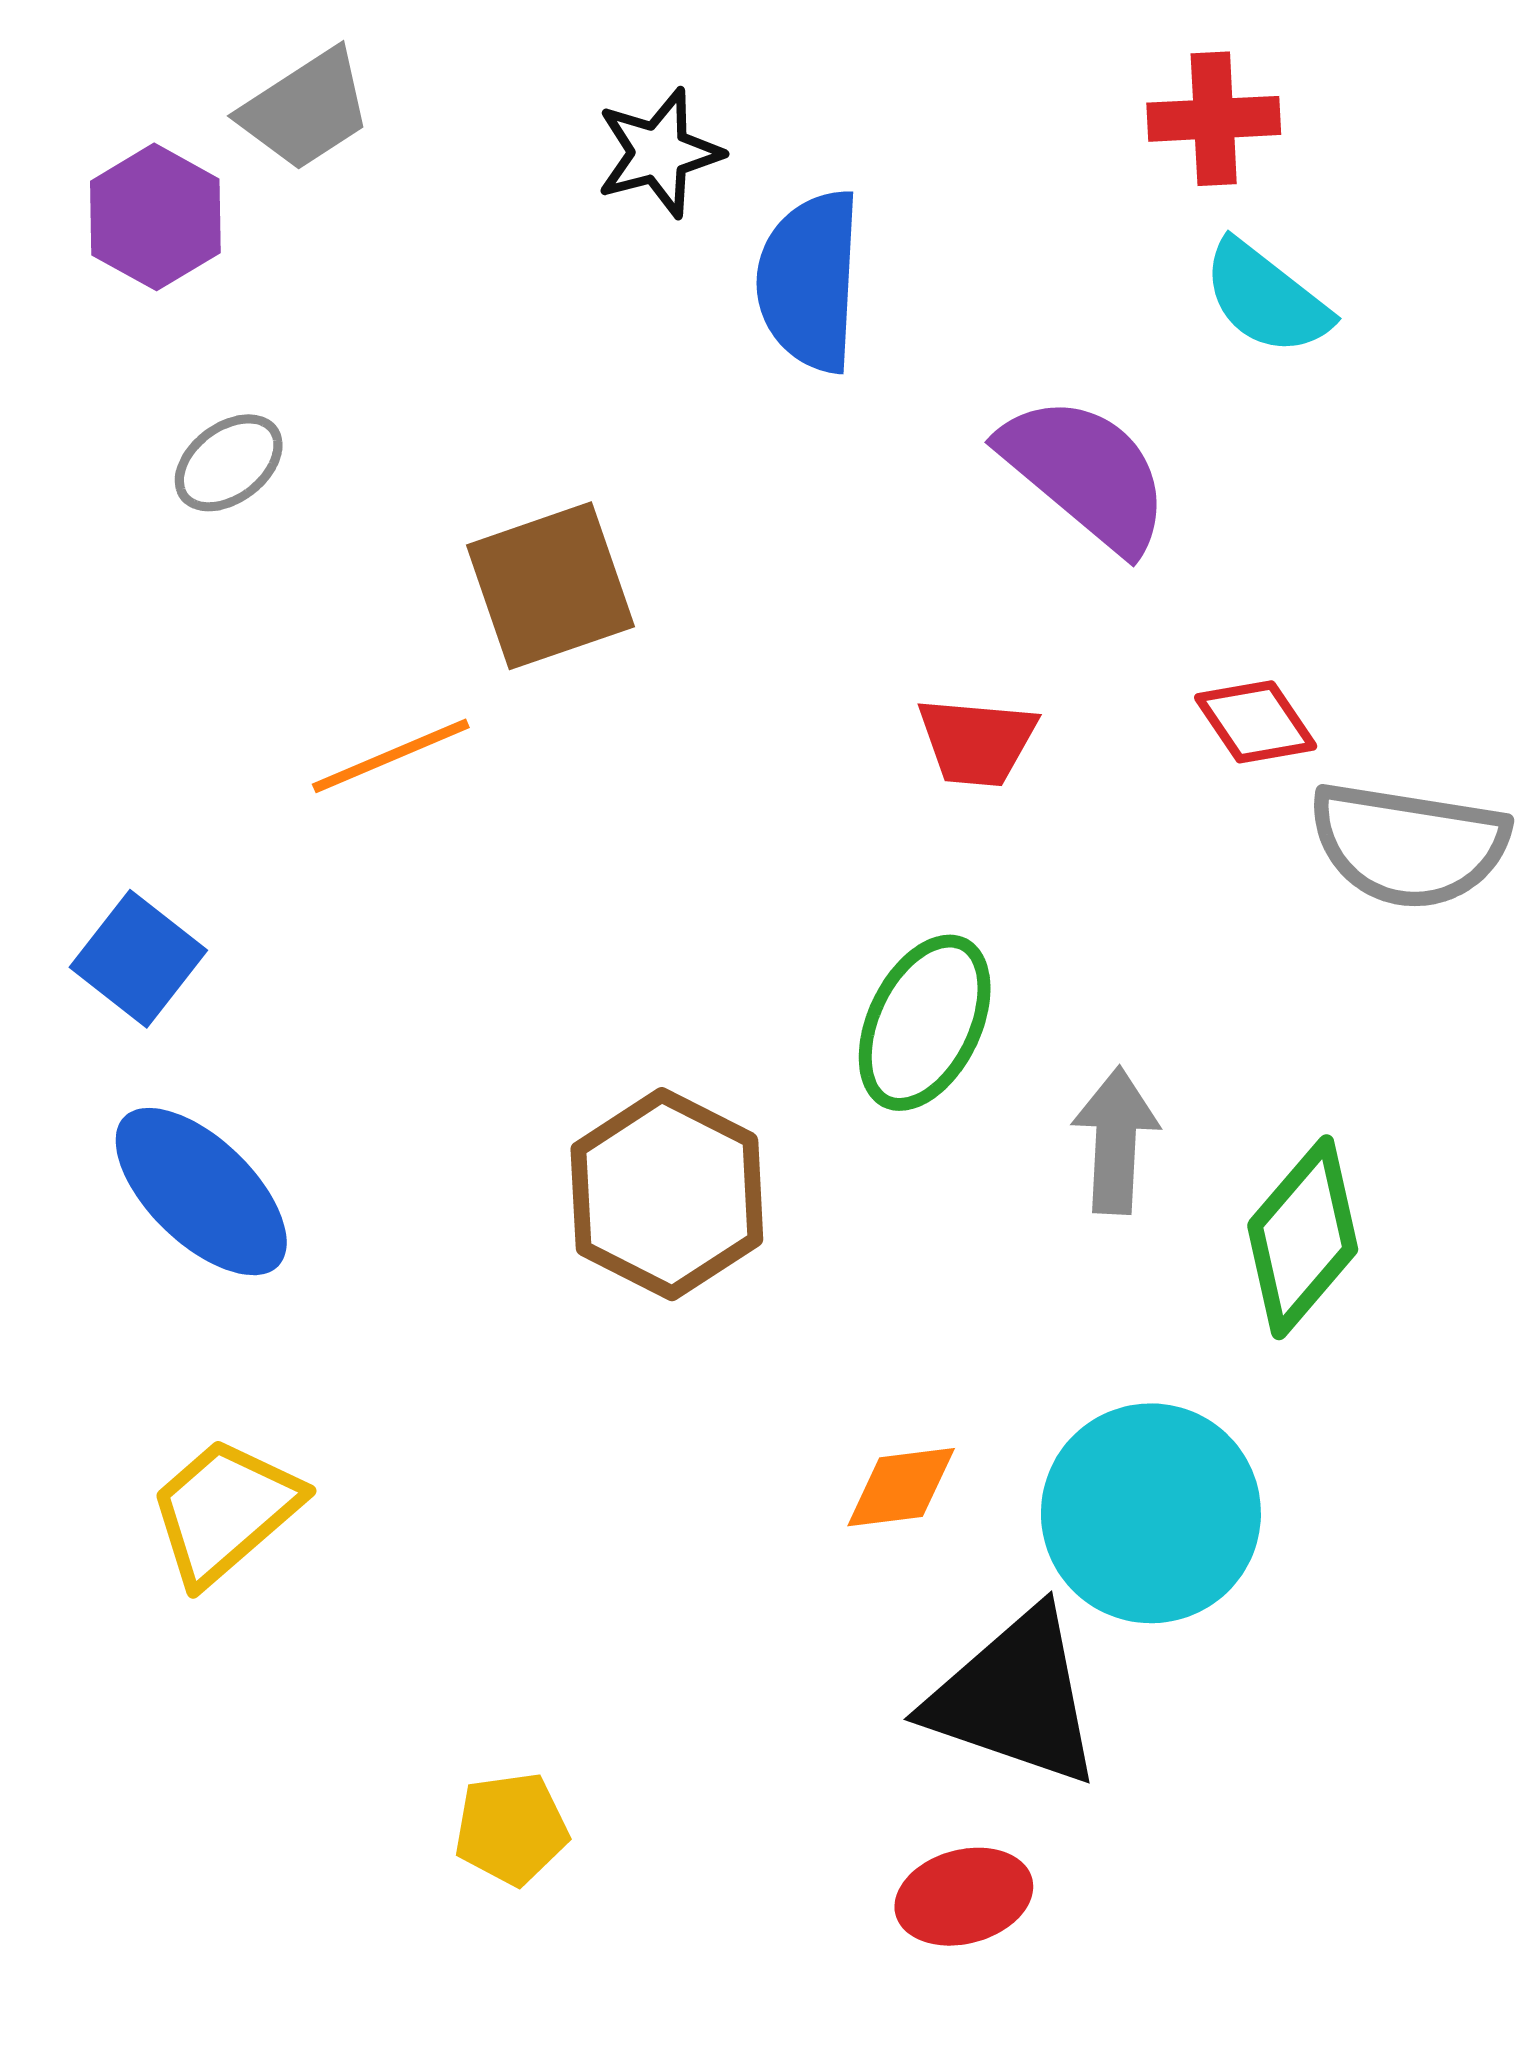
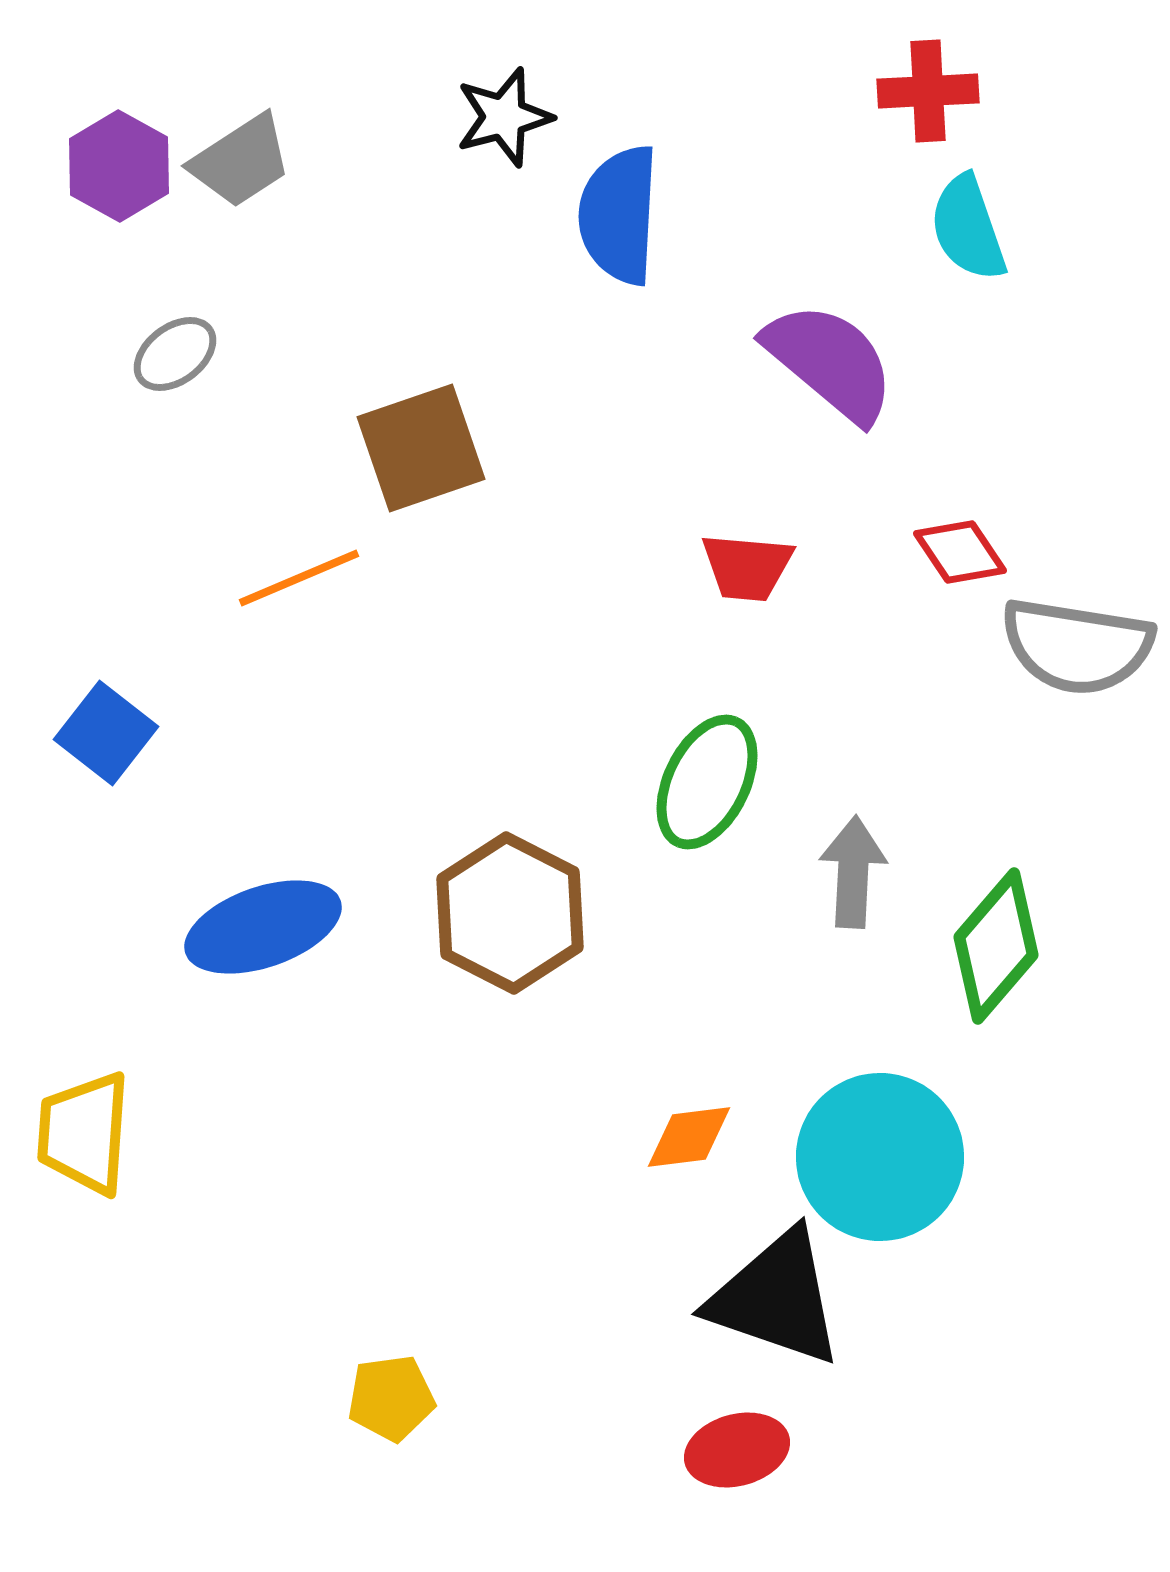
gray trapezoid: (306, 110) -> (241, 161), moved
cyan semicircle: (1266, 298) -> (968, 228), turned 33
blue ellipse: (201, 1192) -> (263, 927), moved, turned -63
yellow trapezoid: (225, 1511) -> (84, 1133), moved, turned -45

---

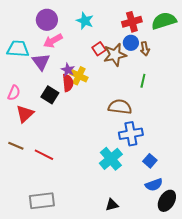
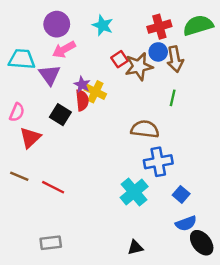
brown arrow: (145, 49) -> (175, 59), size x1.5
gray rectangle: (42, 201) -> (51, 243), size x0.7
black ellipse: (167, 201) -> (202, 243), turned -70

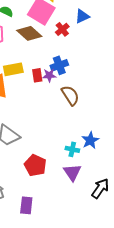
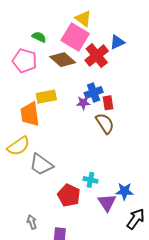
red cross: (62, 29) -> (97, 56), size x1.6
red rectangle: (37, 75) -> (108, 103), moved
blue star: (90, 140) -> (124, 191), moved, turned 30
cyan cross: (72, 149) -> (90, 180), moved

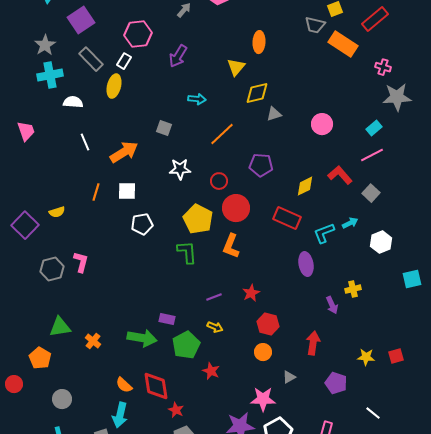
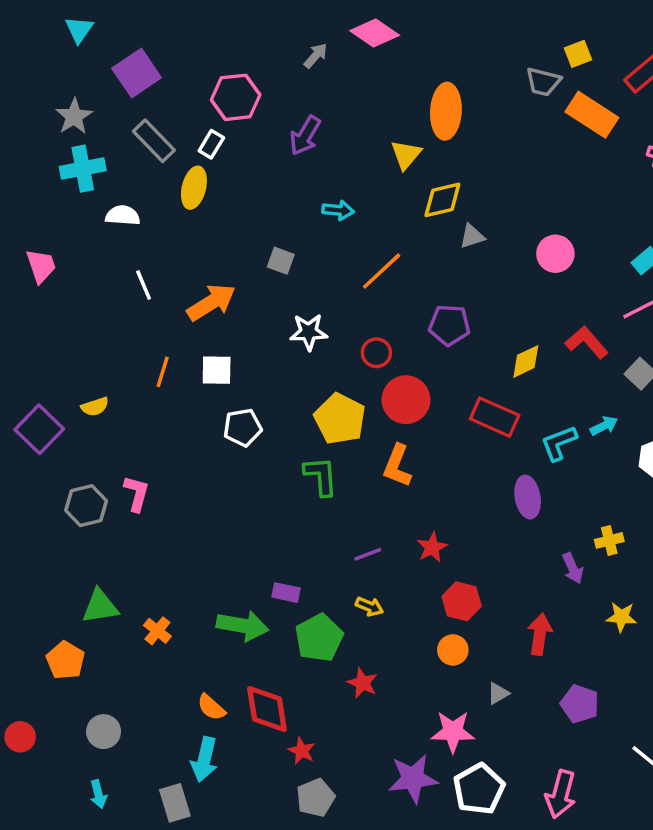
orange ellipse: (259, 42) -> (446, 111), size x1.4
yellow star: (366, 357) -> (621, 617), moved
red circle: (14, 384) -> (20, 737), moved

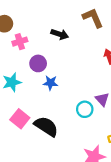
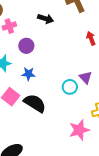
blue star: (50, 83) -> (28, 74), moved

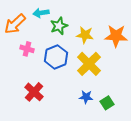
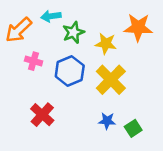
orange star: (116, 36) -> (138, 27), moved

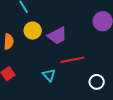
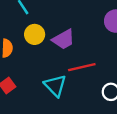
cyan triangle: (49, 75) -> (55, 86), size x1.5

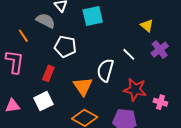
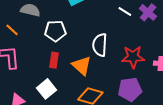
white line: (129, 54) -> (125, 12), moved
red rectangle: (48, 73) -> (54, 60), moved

**The task**: Using the data above, give again exactly the lines starting at the one holding "gray rectangle: (42, 201)" and ending at the one holding "blue star: (50, 83) -> (28, 74), moved", inclusive, and nothing more. Omit the pictures.

**Output of the exercise**:
gray rectangle: (42, 201) -> (51, 243), size x0.7
black ellipse: (167, 201) -> (202, 243), turned -70

red cross: (62, 29) -> (97, 56), size x1.6
red rectangle: (37, 75) -> (108, 103), moved
blue star: (90, 140) -> (124, 191), moved, turned 30
cyan cross: (72, 149) -> (90, 180), moved

orange ellipse: (259, 42) -> (446, 111), size x1.4
yellow star: (366, 357) -> (621, 617), moved
red circle: (14, 384) -> (20, 737), moved

blue star: (50, 83) -> (28, 74), moved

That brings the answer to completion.